> EXERCISE GOAL: Go to the line containing "black eraser: 5 -> 10" and return it and each line after it exactly, through the end of the data below, and nothing more.

> RAW DATA:
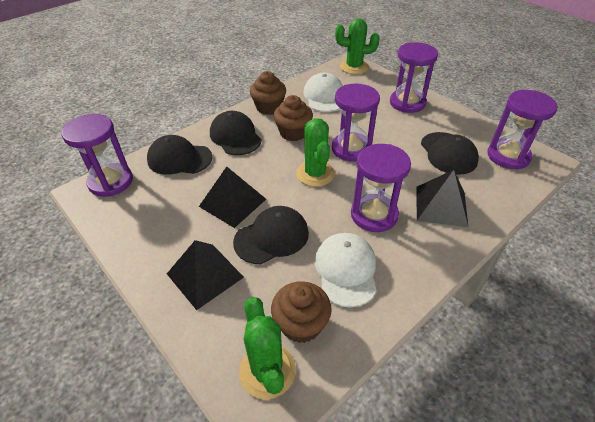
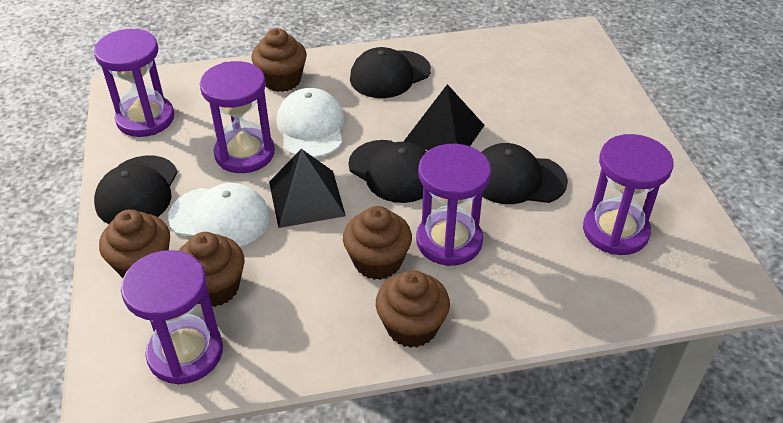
black pyramid: 3 -> 2
brown cupcake: 3 -> 5
green cactus: 3 -> 0

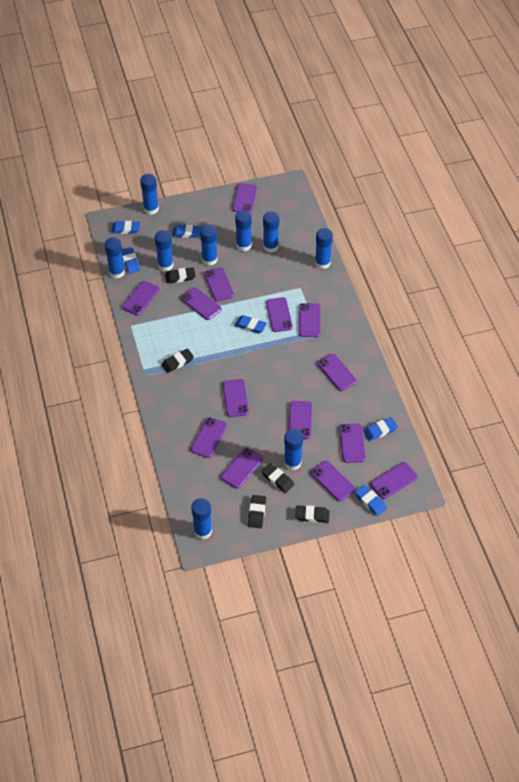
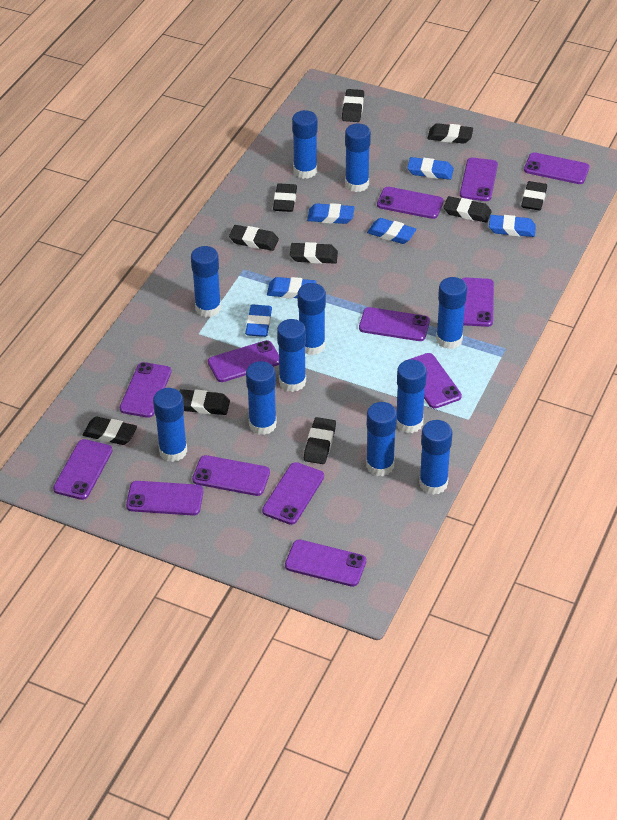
black eraser: 5 -> 10
blue glue stick: 9 -> 11
purple phone: 14 -> 13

> TASK RESPONSE:
black eraser: 5 -> 10
blue glue stick: 9 -> 11
purple phone: 14 -> 13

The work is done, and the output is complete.